- **Your assignment**
Find the string "brick" in the entries and copy each line that has it.

- **Provided data**
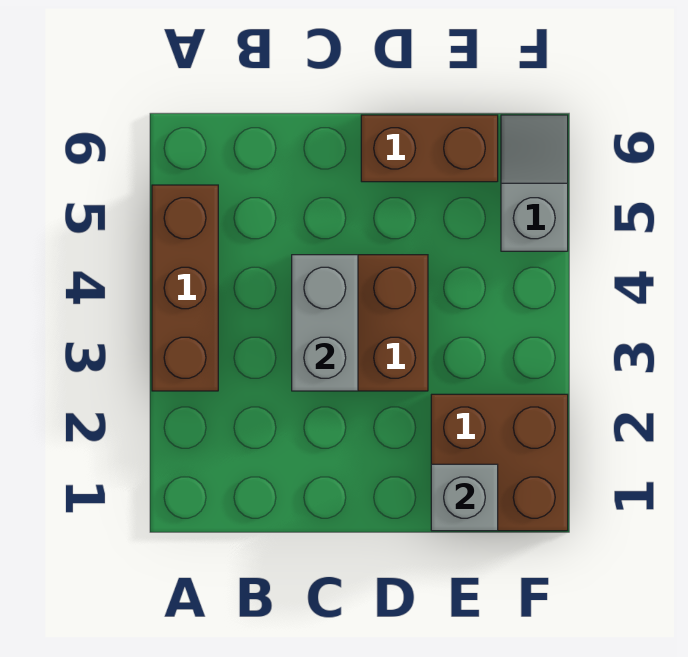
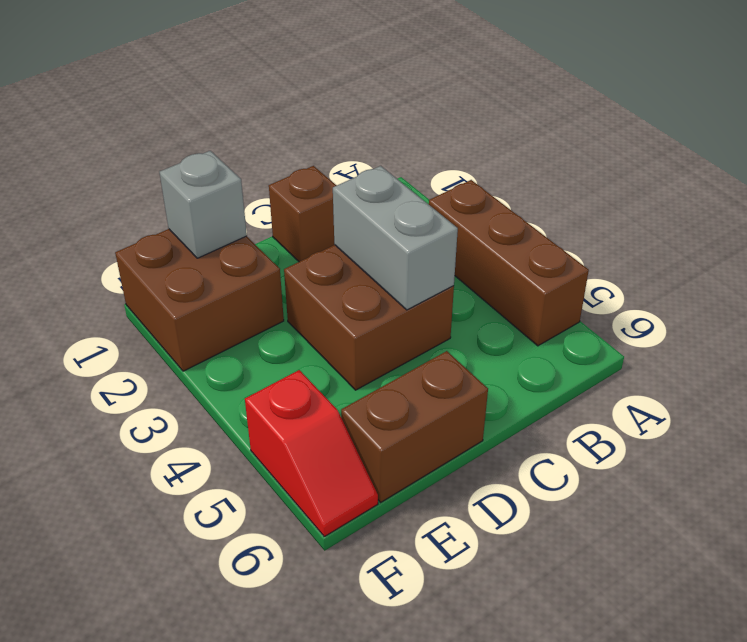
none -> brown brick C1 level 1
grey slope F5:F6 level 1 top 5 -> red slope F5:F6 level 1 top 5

--

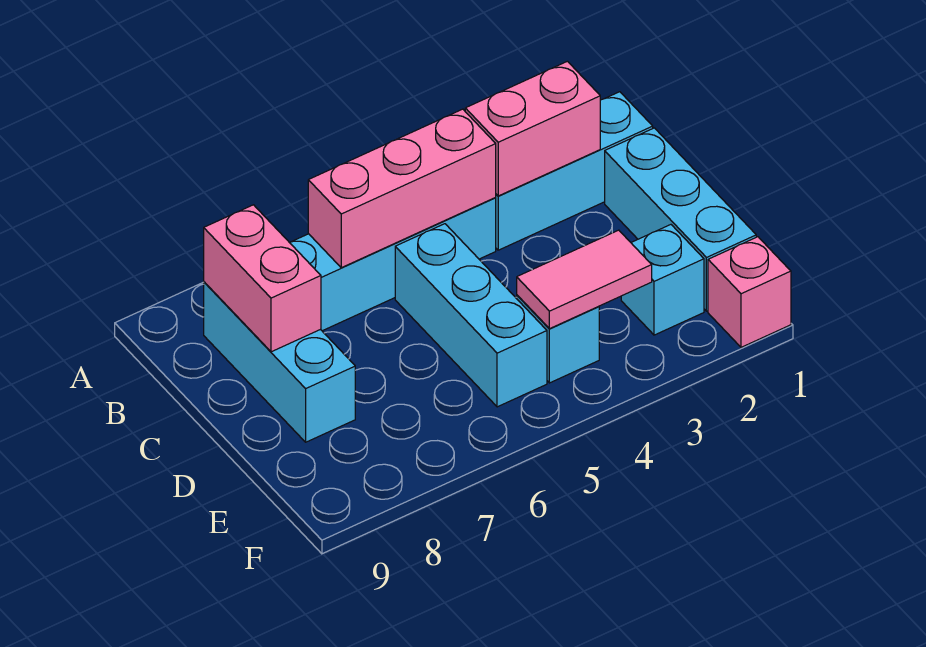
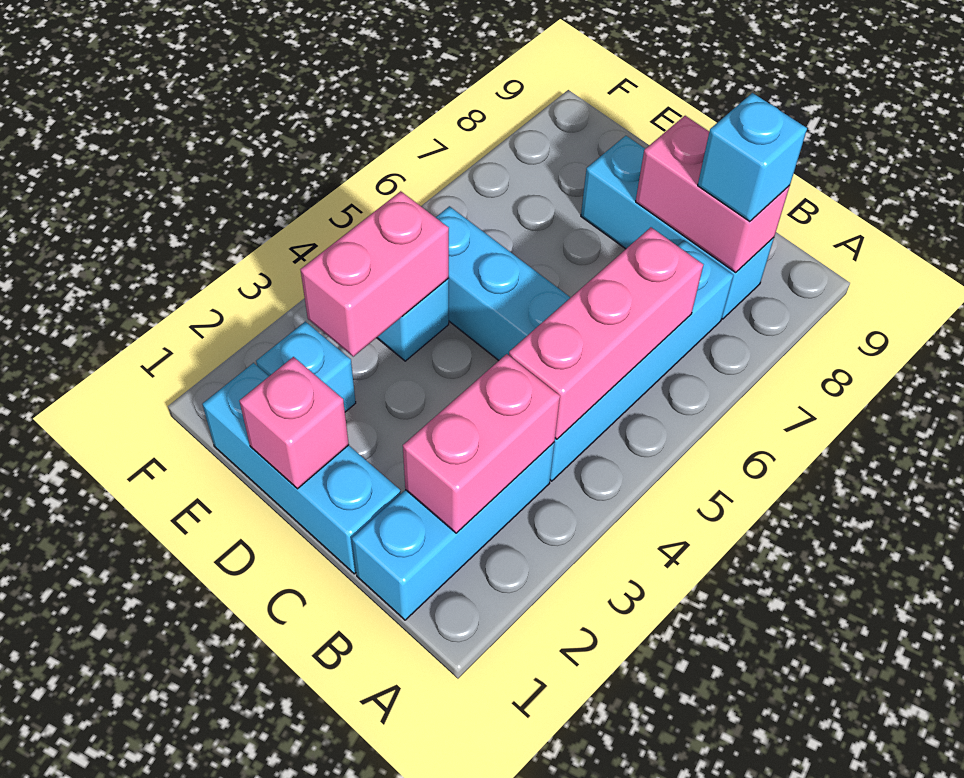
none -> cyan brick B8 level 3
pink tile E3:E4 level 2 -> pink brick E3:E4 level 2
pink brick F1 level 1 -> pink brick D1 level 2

- **Output for this exercise**
none -> brown brick C1 level 1
none -> cyan brick B8 level 3
pink tile E3:E4 level 2 -> pink brick E3:E4 level 2
pink brick F1 level 1 -> pink brick D1 level 2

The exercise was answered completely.